→ Your objective
Beginning with the line that includes "white rectangle: (95, 351)" and ending with the last line, print the records exactly, leaving every picture out.

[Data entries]
<<<<

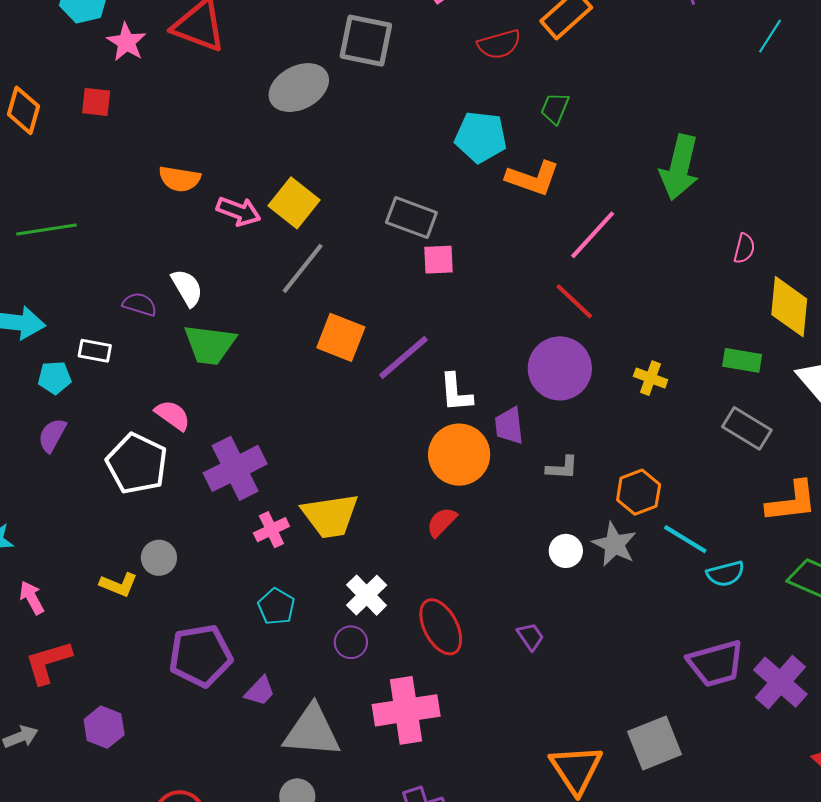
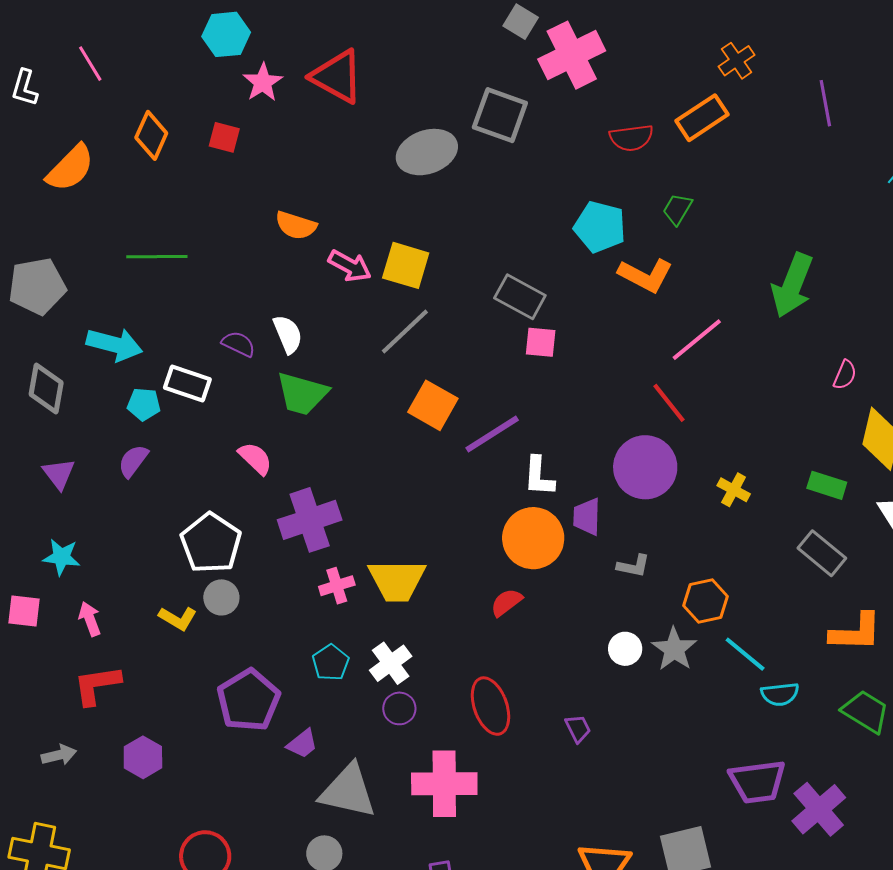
yellow square: (294, 203) -> (406, 265), turned -30
white rectangle: (95, 351) -> (187, 383), size x1.4
white pentagon: (137, 464) -> (211, 543), moved
white cross: (367, 595) -> (391, 663), moved
purple pentagon: (200, 656) -> (249, 700), turned -30

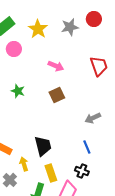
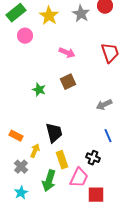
gray star: (70, 27) -> (81, 14), turned -30
green star: (18, 91) -> (39, 90), moved
blue line: (87, 147) -> (108, 136), moved
yellow arrow: (24, 164) -> (35, 151), turned 40

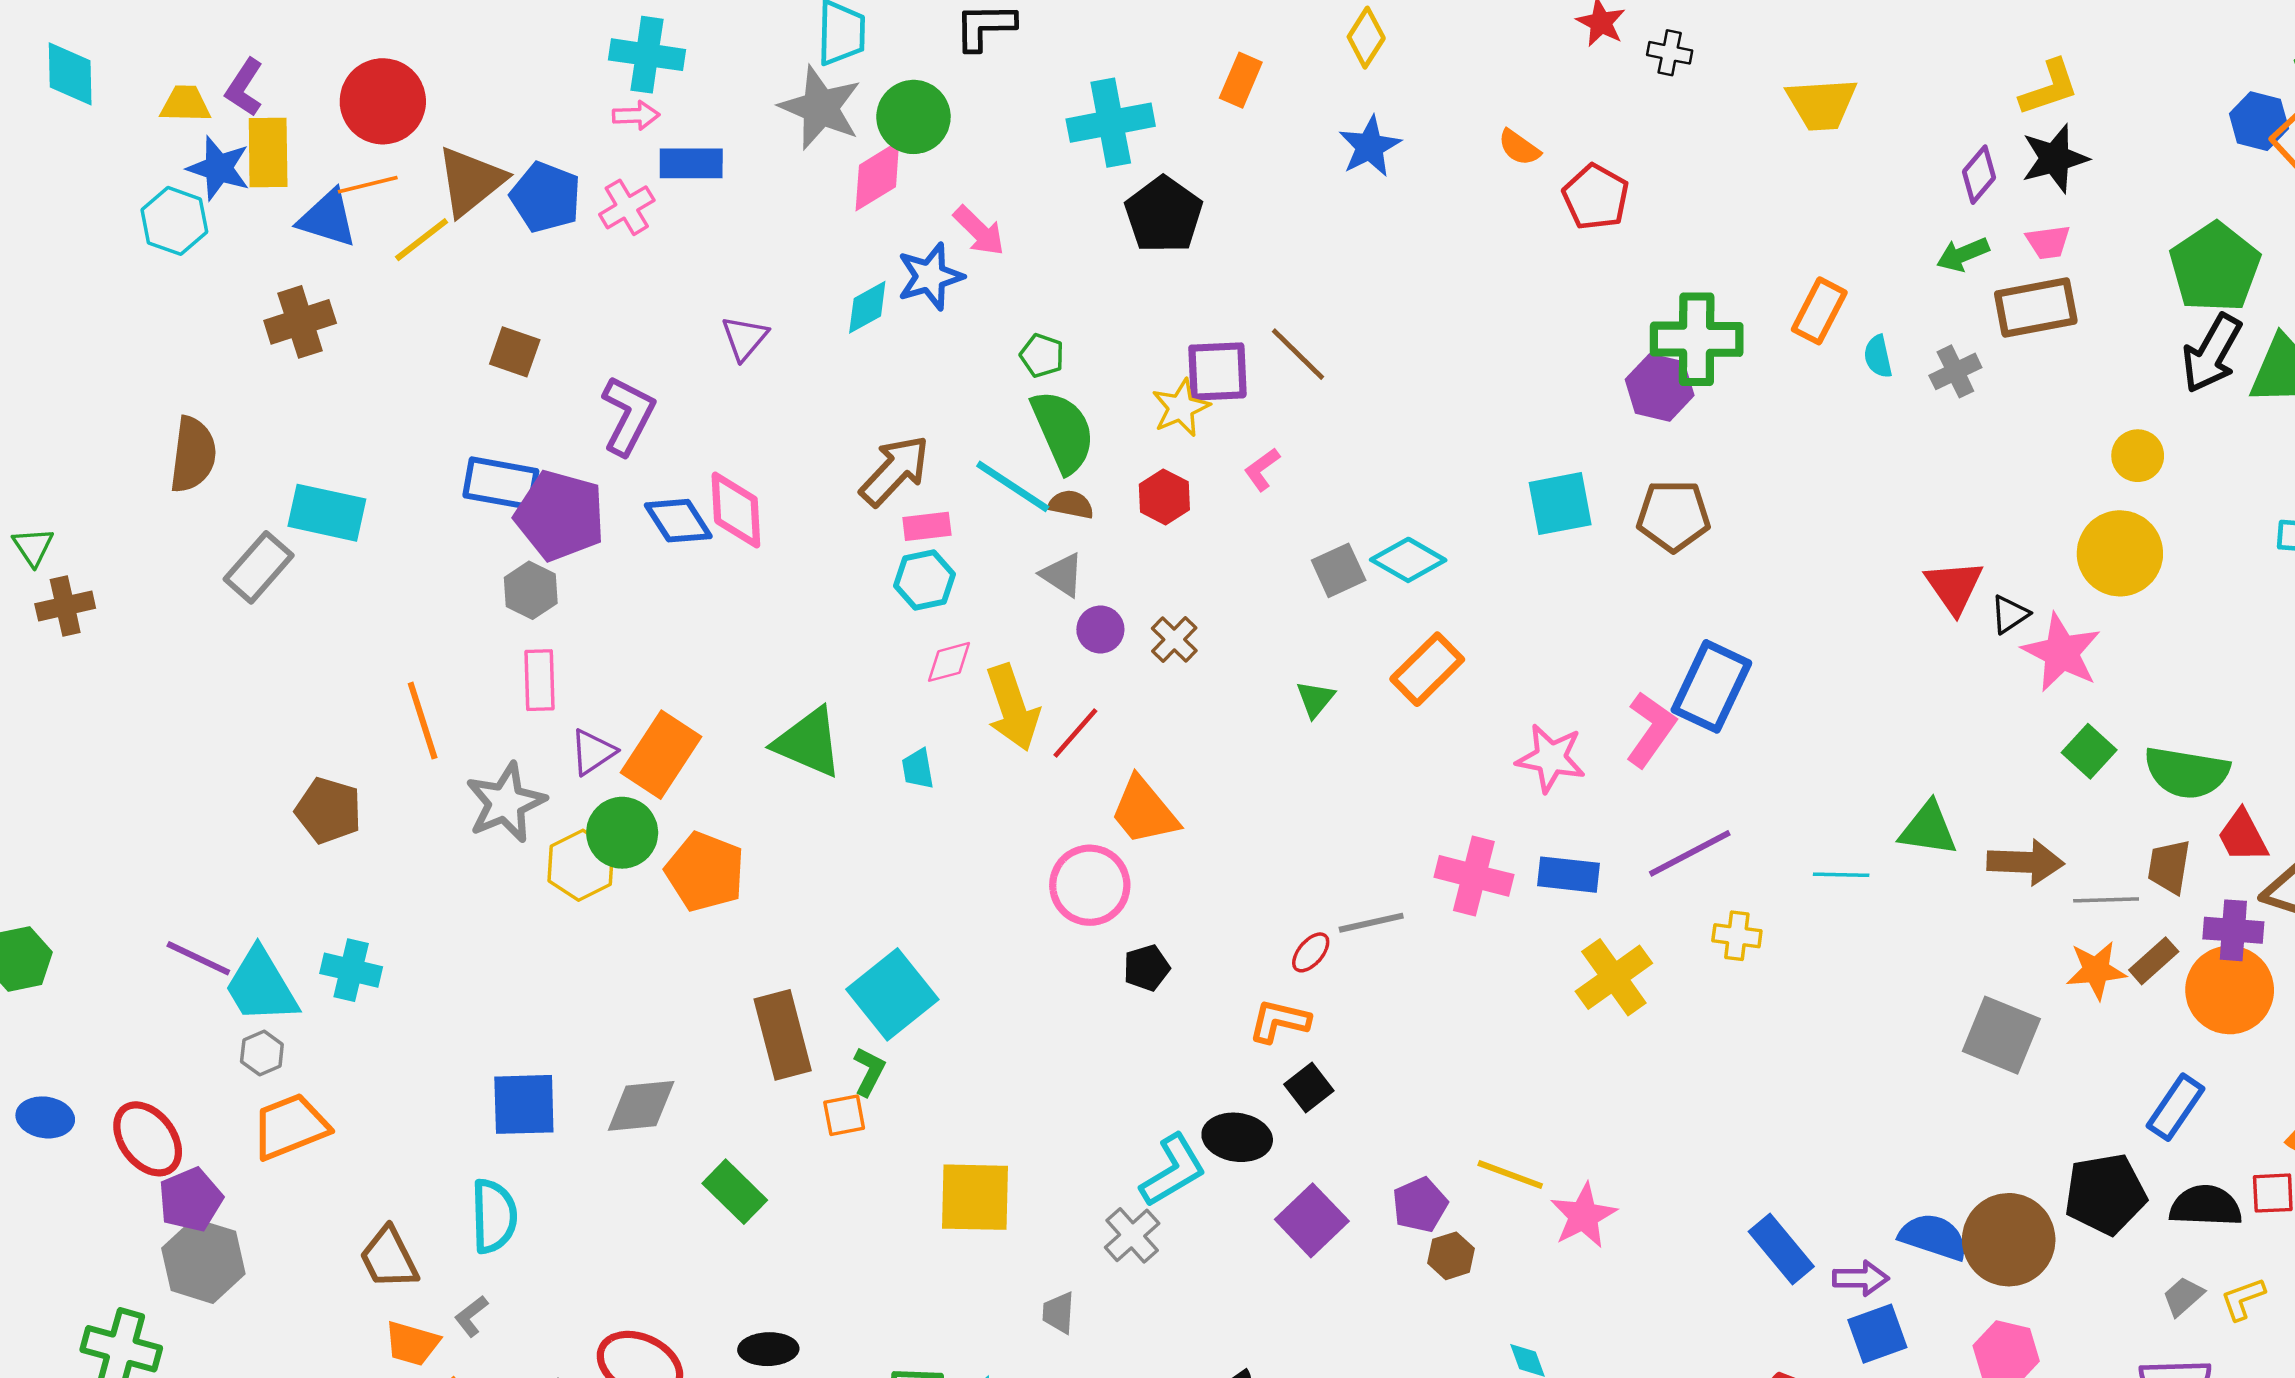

>>>>

→ Your response
white rectangle: (95, 351) -> (187, 383), size x1.4
white pentagon: (137, 464) -> (211, 543), moved
white cross: (367, 595) -> (391, 663), moved
purple pentagon: (200, 656) -> (249, 700), turned -30

gray star: (70, 27) -> (81, 14), turned -30
green star: (18, 91) -> (39, 90), moved
blue line: (87, 147) -> (108, 136), moved
yellow arrow: (24, 164) -> (35, 151), turned 40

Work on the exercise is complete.